**YOUR INSTRUCTIONS**
Pick every line with "cone" from the material below.

═══ DATA FOR ANALYSIS ═══

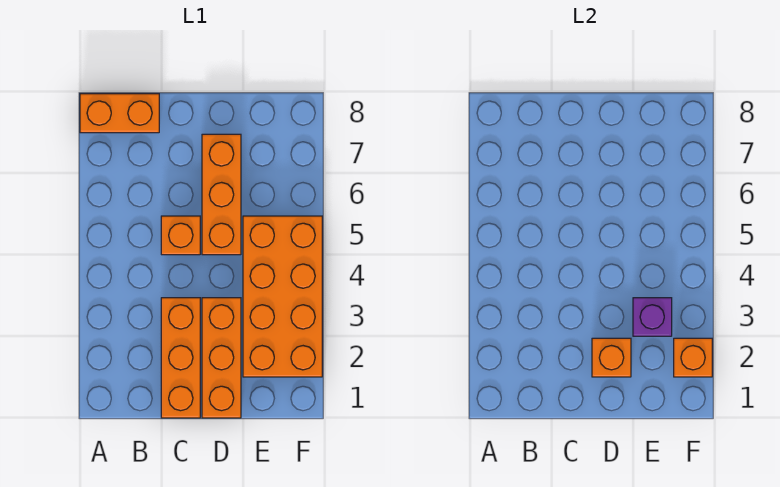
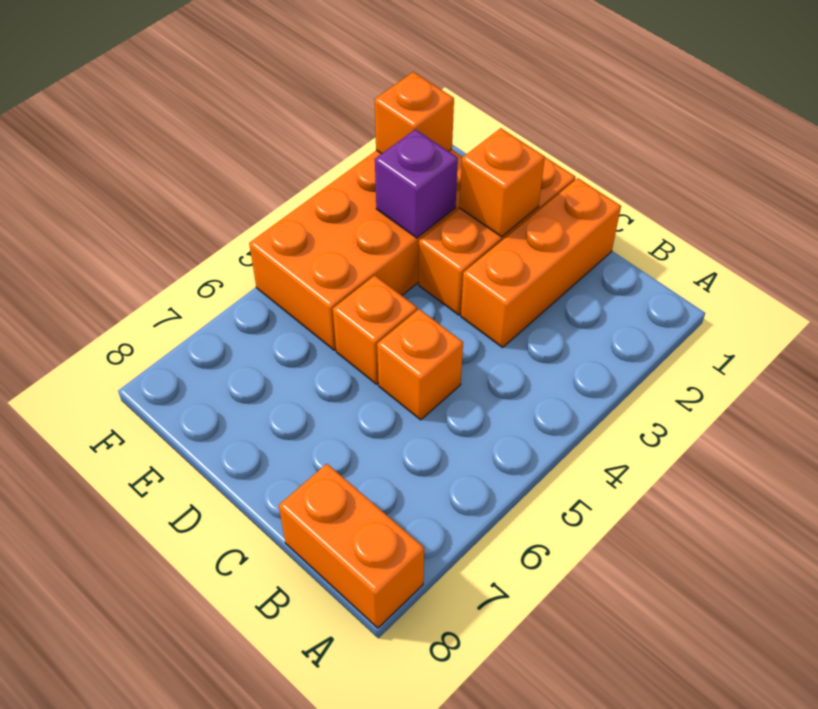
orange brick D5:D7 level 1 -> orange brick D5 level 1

═══
═══ DATA FOR ANALYSIS ═══

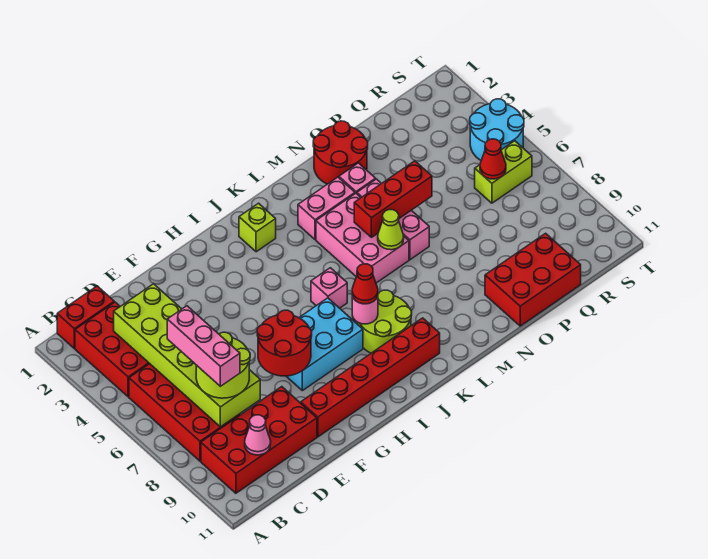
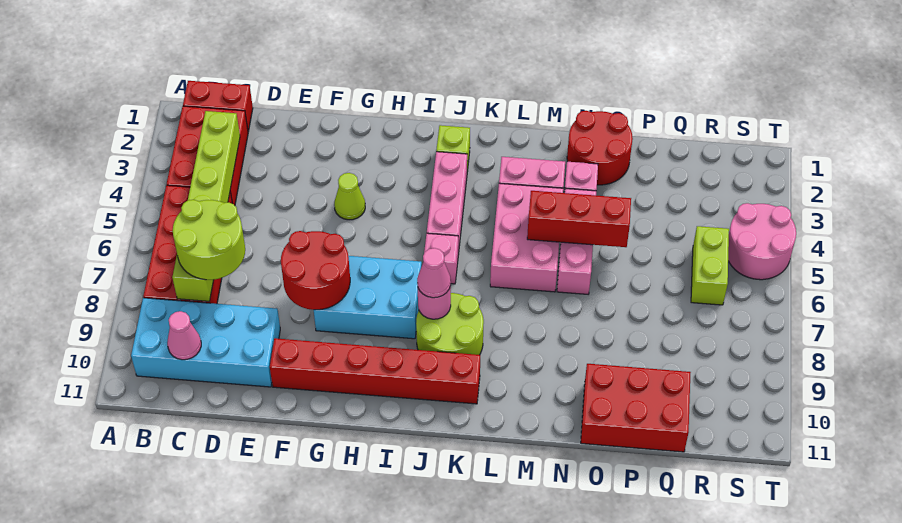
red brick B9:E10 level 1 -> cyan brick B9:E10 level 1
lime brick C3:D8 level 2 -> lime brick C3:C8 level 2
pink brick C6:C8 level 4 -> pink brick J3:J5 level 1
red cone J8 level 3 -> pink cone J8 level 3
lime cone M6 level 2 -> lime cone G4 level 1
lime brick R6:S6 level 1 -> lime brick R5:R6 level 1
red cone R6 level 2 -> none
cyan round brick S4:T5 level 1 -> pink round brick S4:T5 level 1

═══

**TASK RESPONSE**
red cone J8 level 3 -> pink cone J8 level 3
lime cone M6 level 2 -> lime cone G4 level 1
red cone R6 level 2 -> none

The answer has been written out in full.